====== EXERCISE DATA
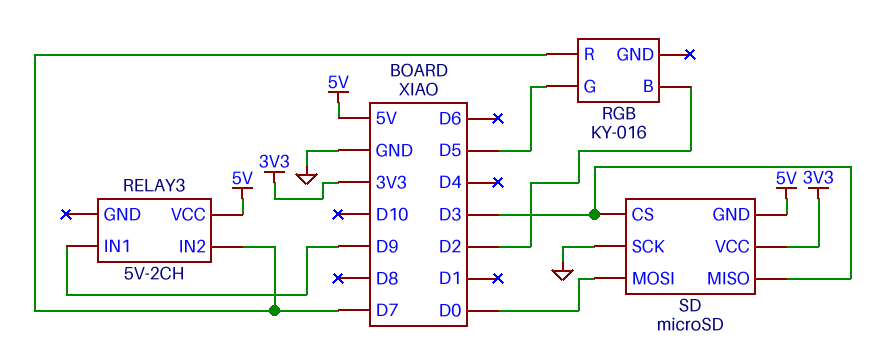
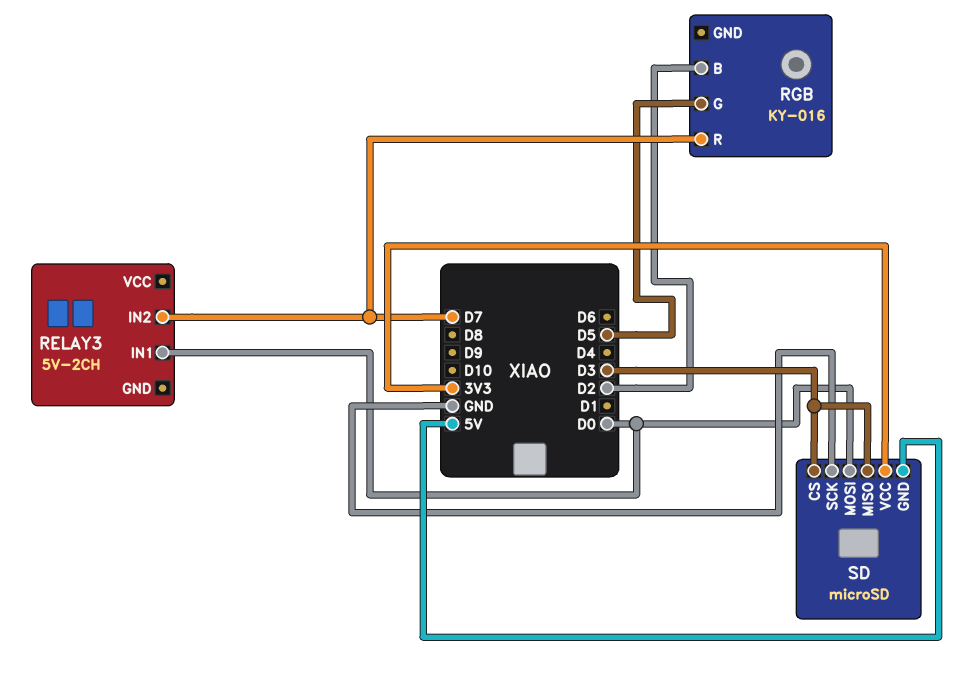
RELAY3 pin IN1: D9 -> D0
RELAY3 pin VCC: 5V -> none

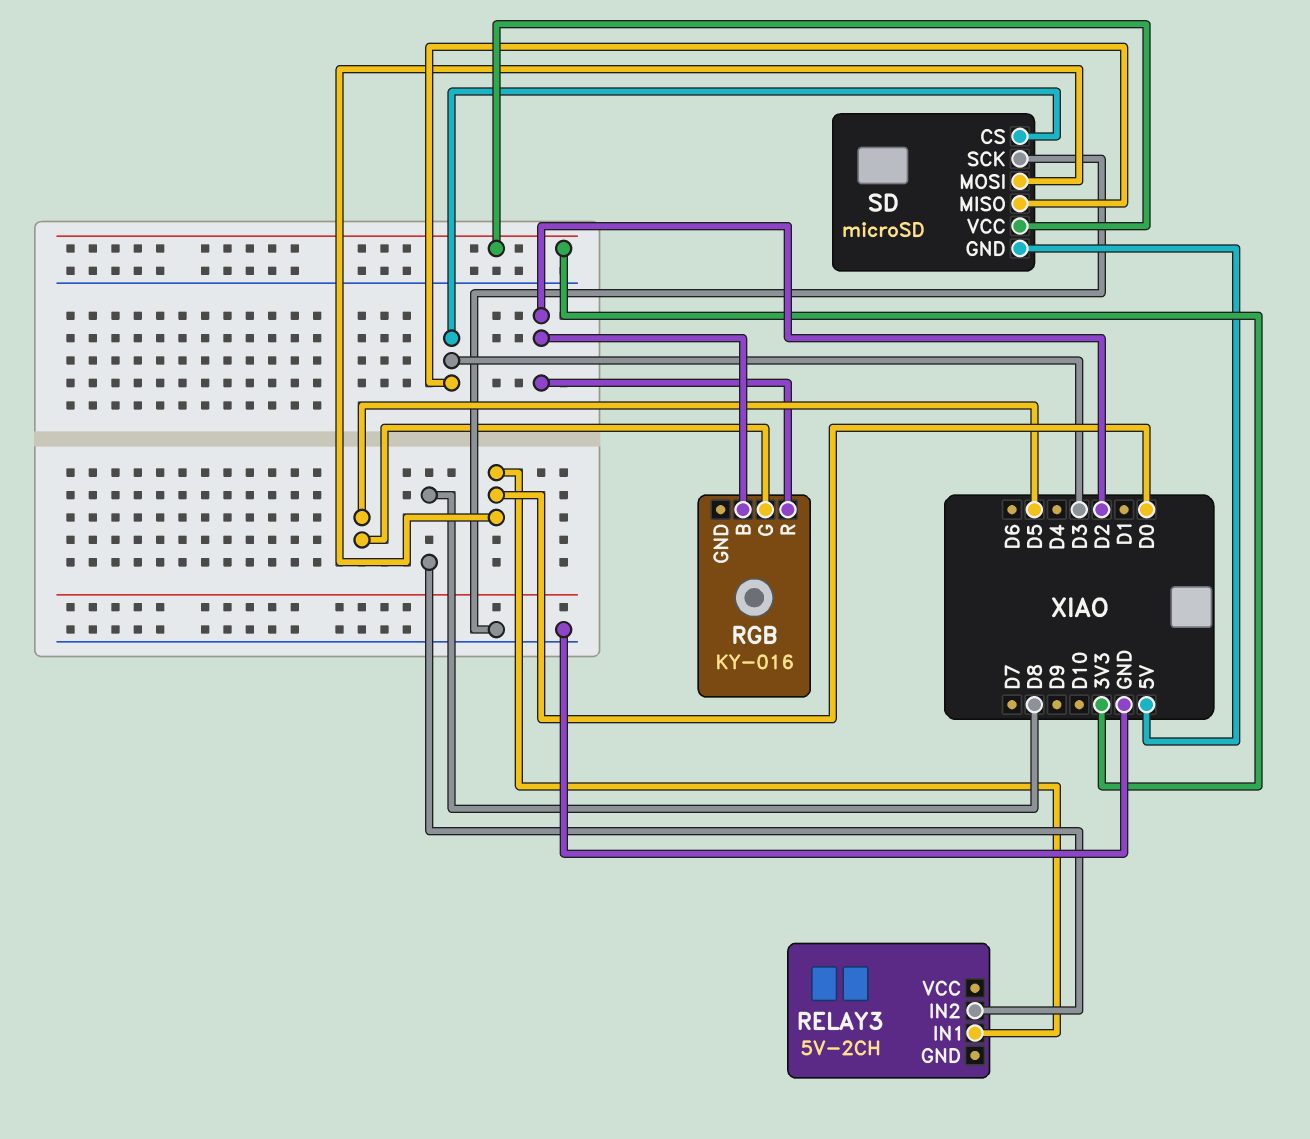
RELAY3 pin IN2: D7 -> D8
RGB pin R: D7 -> D2

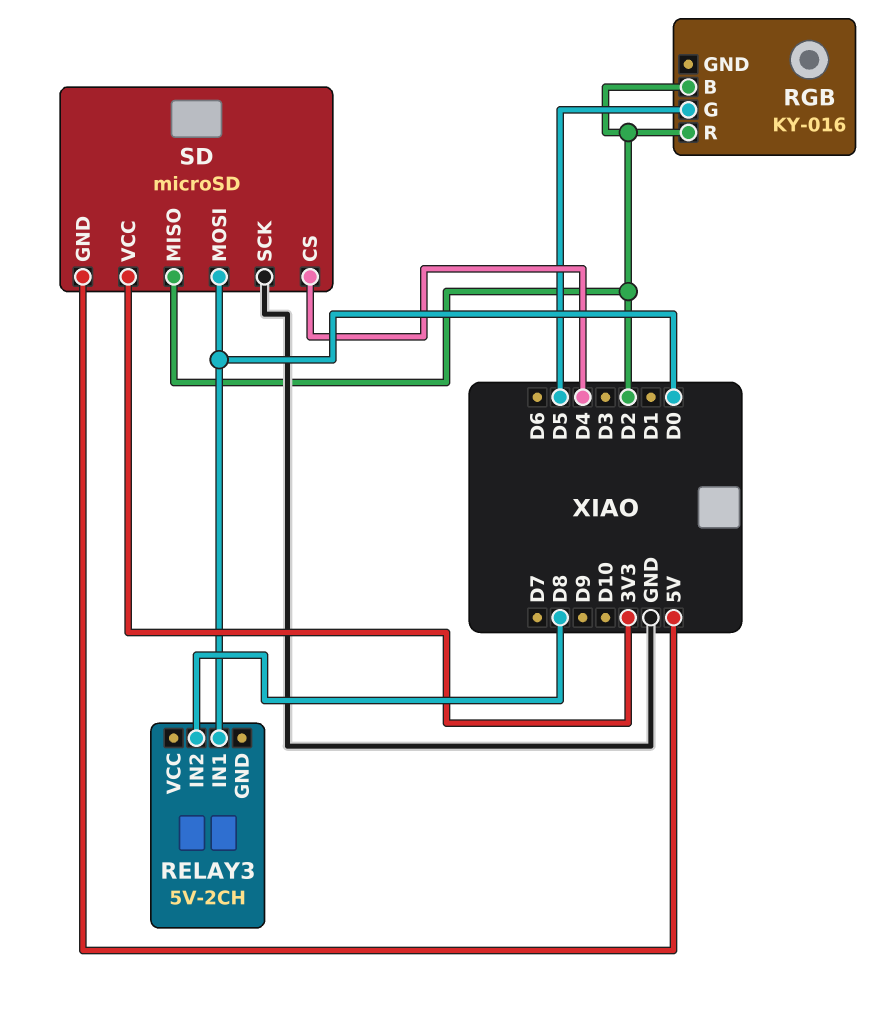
SD pin CS: D3 -> D4
SD pin MISO: D3 -> D2

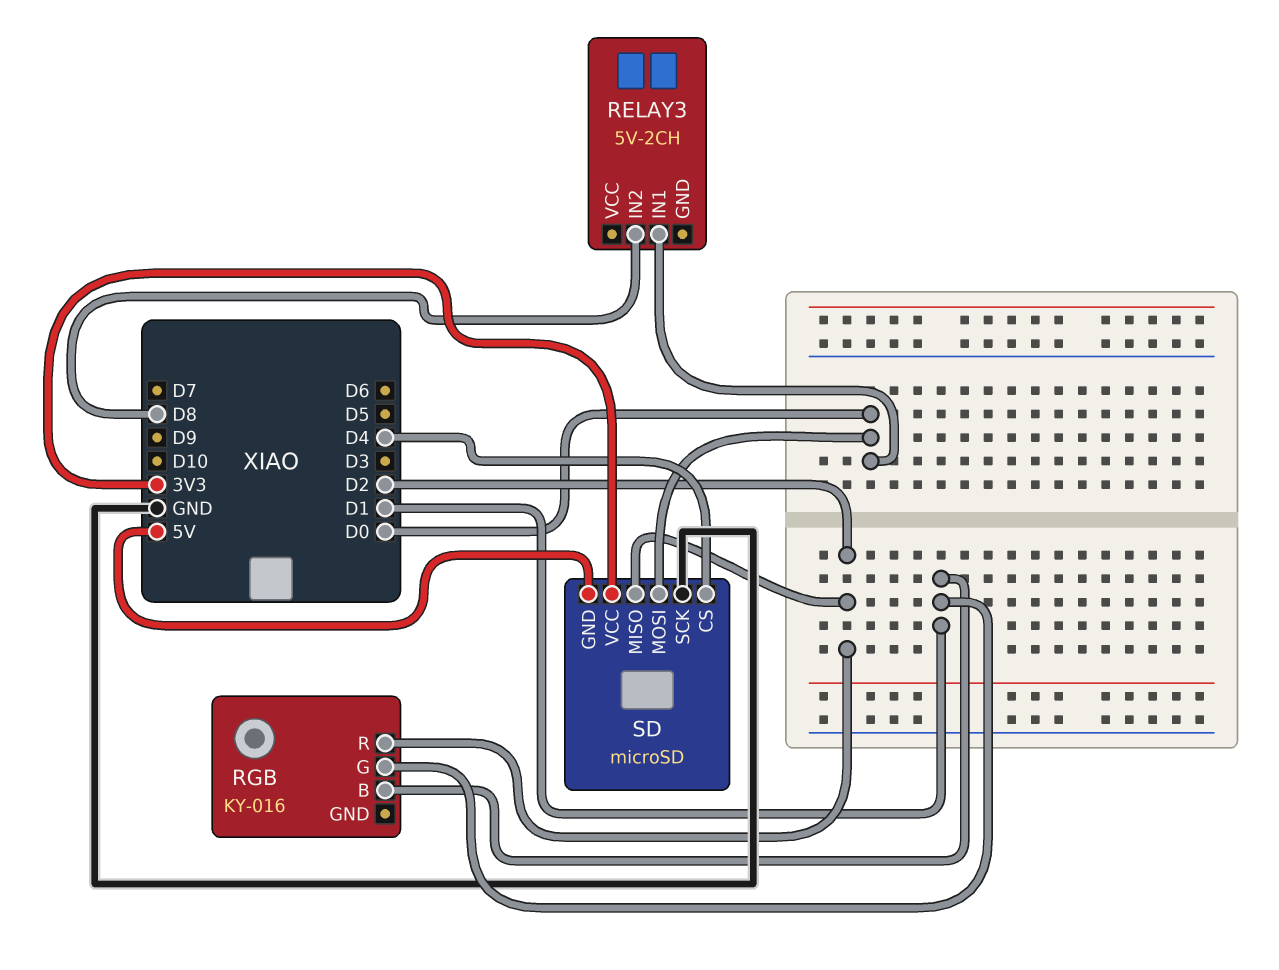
RGB pin B: D2 -> D1
RGB pin G: D5 -> D1

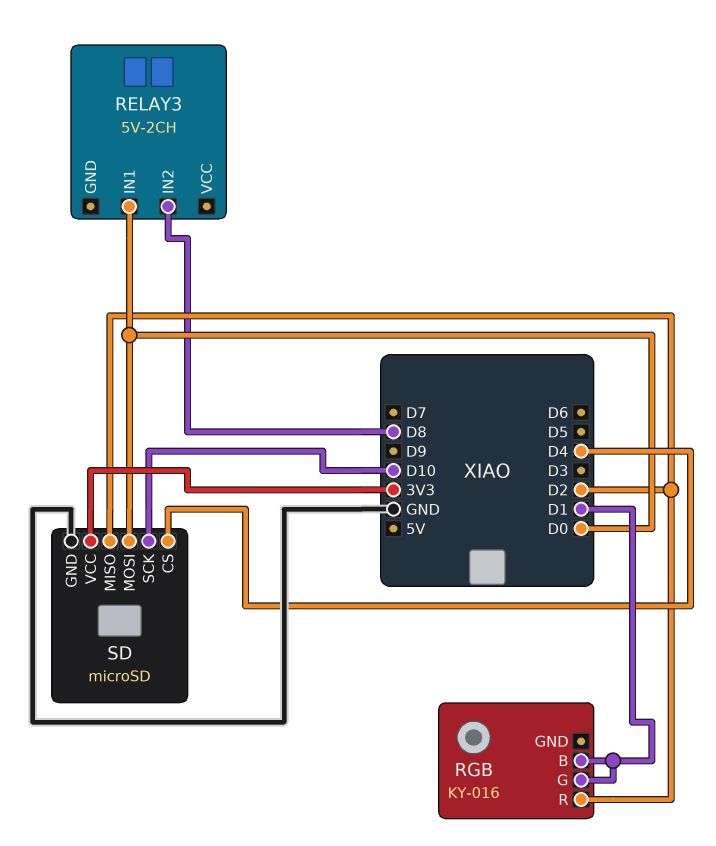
SD pin GND: 5V -> GND
SD pin SCK: GND -> D10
============
#### [TASK INSTRUCTIONS]
Each of the entries above must be copied exactly, but the pictures stay out.

#### [OUTPUT]
RELAY3 pin IN1: D9 -> D0
RELAY3 pin VCC: 5V -> none

RELAY3 pin IN2: D7 -> D8
RGB pin R: D7 -> D2

SD pin CS: D3 -> D4
SD pin MISO: D3 -> D2

RGB pin B: D2 -> D1
RGB pin G: D5 -> D1

SD pin GND: 5V -> GND
SD pin SCK: GND -> D10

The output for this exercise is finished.